Part of a data file
==*==
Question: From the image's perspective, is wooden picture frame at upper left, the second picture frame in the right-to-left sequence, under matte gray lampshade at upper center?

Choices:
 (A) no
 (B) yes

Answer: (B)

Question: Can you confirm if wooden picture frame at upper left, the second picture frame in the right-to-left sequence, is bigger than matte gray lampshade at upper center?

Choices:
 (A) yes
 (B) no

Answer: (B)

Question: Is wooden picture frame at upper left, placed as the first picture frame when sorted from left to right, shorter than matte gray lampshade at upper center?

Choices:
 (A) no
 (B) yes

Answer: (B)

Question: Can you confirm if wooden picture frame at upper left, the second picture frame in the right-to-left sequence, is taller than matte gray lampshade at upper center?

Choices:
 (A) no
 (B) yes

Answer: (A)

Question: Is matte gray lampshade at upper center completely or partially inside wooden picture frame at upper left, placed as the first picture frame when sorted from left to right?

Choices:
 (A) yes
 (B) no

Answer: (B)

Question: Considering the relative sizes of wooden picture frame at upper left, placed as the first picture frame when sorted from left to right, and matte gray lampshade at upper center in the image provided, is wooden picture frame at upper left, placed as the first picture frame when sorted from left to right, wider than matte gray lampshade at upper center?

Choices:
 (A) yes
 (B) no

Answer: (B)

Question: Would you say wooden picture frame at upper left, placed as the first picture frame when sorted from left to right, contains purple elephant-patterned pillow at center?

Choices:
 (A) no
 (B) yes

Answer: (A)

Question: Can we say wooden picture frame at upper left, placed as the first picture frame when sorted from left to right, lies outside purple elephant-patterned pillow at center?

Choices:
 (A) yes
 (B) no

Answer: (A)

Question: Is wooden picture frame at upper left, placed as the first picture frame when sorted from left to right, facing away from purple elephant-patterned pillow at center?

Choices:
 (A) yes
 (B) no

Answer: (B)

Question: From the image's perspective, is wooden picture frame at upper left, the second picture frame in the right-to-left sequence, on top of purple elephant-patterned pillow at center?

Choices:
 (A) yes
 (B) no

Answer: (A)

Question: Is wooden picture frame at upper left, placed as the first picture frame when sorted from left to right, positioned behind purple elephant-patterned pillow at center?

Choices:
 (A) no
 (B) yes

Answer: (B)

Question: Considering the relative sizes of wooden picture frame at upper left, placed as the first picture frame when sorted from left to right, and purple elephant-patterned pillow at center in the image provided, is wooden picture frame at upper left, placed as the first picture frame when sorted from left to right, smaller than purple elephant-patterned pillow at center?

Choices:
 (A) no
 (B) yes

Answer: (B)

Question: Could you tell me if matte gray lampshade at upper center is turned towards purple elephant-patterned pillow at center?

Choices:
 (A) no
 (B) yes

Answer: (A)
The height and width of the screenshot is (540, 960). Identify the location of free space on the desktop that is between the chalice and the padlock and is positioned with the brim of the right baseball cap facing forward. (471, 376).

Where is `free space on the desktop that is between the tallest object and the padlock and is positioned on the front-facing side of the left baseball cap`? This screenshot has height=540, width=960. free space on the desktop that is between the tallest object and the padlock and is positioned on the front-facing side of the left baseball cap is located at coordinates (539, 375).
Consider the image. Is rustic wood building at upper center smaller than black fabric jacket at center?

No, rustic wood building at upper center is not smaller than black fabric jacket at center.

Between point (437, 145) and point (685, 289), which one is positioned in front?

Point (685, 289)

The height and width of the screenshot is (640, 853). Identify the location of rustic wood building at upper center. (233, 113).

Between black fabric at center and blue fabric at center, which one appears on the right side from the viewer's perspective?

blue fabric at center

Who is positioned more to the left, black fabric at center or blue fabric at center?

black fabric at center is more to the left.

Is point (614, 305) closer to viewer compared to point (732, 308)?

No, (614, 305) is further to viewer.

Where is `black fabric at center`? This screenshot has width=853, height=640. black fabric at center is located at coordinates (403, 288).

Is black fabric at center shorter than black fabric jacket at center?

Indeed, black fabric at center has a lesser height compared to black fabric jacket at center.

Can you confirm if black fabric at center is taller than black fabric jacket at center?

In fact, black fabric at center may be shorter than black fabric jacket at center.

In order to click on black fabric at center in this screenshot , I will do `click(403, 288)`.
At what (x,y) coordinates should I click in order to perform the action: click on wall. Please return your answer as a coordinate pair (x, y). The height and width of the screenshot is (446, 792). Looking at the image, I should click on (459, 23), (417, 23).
==*==
Your instructions:
Reproduce the records above with every occurrence of "purple elephant-patterned pillow" switched to "purple elephant-print cushion". Leave all other text unchanged.

Correct result:
Question: From the image's perspective, is wooden picture frame at upper left, the second picture frame in the right-to-left sequence, under matte gray lampshade at upper center?

Choices:
 (A) no
 (B) yes

Answer: (B)

Question: Can you confirm if wooden picture frame at upper left, the second picture frame in the right-to-left sequence, is bigger than matte gray lampshade at upper center?

Choices:
 (A) yes
 (B) no

Answer: (B)

Question: Is wooden picture frame at upper left, placed as the first picture frame when sorted from left to right, shorter than matte gray lampshade at upper center?

Choices:
 (A) no
 (B) yes

Answer: (B)

Question: Can you confirm if wooden picture frame at upper left, the second picture frame in the right-to-left sequence, is taller than matte gray lampshade at upper center?

Choices:
 (A) no
 (B) yes

Answer: (A)

Question: Is matte gray lampshade at upper center completely or partially inside wooden picture frame at upper left, placed as the first picture frame when sorted from left to right?

Choices:
 (A) yes
 (B) no

Answer: (B)

Question: Considering the relative sizes of wooden picture frame at upper left, placed as the first picture frame when sorted from left to right, and matte gray lampshade at upper center in the image provided, is wooden picture frame at upper left, placed as the first picture frame when sorted from left to right, wider than matte gray lampshade at upper center?

Choices:
 (A) yes
 (B) no

Answer: (B)

Question: Would you say wooden picture frame at upper left, placed as the first picture frame when sorted from left to right, contains purple elephant-print cushion at center?

Choices:
 (A) no
 (B) yes

Answer: (A)

Question: Can we say wooden picture frame at upper left, placed as the first picture frame when sorted from left to right, lies outside purple elephant-print cushion at center?

Choices:
 (A) yes
 (B) no

Answer: (A)

Question: Is wooden picture frame at upper left, placed as the first picture frame when sorted from left to right, facing away from purple elephant-print cushion at center?

Choices:
 (A) yes
 (B) no

Answer: (B)

Question: From the image's perspective, is wooden picture frame at upper left, the second picture frame in the right-to-left sequence, on top of purple elephant-print cushion at center?

Choices:
 (A) yes
 (B) no

Answer: (A)

Question: Is wooden picture frame at upper left, placed as the first picture frame when sorted from left to right, positioned behind purple elephant-print cushion at center?

Choices:
 (A) no
 (B) yes

Answer: (B)

Question: Considering the relative sizes of wooden picture frame at upper left, placed as the first picture frame when sorted from left to right, and purple elephant-print cushion at center in the image provided, is wooden picture frame at upper left, placed as the first picture frame when sorted from left to right, smaller than purple elephant-print cushion at center?

Choices:
 (A) no
 (B) yes

Answer: (B)

Question: Could you tell me if matte gray lampshade at upper center is turned towards purple elephant-print cushion at center?

Choices:
 (A) no
 (B) yes

Answer: (A)
The height and width of the screenshot is (540, 960). Identify the location of free space on the desktop that is between the chalice and the padlock and is positioned with the brim of the right baseball cap facing forward. (471, 376).

Where is `free space on the desktop that is between the tallest object and the padlock and is positioned on the front-facing side of the left baseball cap`? This screenshot has height=540, width=960. free space on the desktop that is between the tallest object and the padlock and is positioned on the front-facing side of the left baseball cap is located at coordinates (539, 375).
Consider the image. Is rustic wood building at upper center smaller than black fabric jacket at center?

No, rustic wood building at upper center is not smaller than black fabric jacket at center.

Between point (437, 145) and point (685, 289), which one is positioned in front?

Point (685, 289)

The height and width of the screenshot is (640, 853). Identify the location of rustic wood building at upper center. (233, 113).

Between black fabric at center and blue fabric at center, which one appears on the right side from the viewer's perspective?

blue fabric at center

Who is positioned more to the left, black fabric at center or blue fabric at center?

black fabric at center is more to the left.

Is point (614, 305) closer to viewer compared to point (732, 308)?

No, (614, 305) is further to viewer.

Where is `black fabric at center`? This screenshot has width=853, height=640. black fabric at center is located at coordinates (403, 288).

Is black fabric at center shorter than black fabric jacket at center?

Indeed, black fabric at center has a lesser height compared to black fabric jacket at center.

Can you confirm if black fabric at center is taller than black fabric jacket at center?

In fact, black fabric at center may be shorter than black fabric jacket at center.

In order to click on black fabric at center in this screenshot , I will do `click(403, 288)`.
At what (x,y) coordinates should I click in order to perform the action: click on wall. Please return your answer as a coordinate pair (x, y). The height and width of the screenshot is (446, 792). Looking at the image, I should click on (459, 23), (417, 23).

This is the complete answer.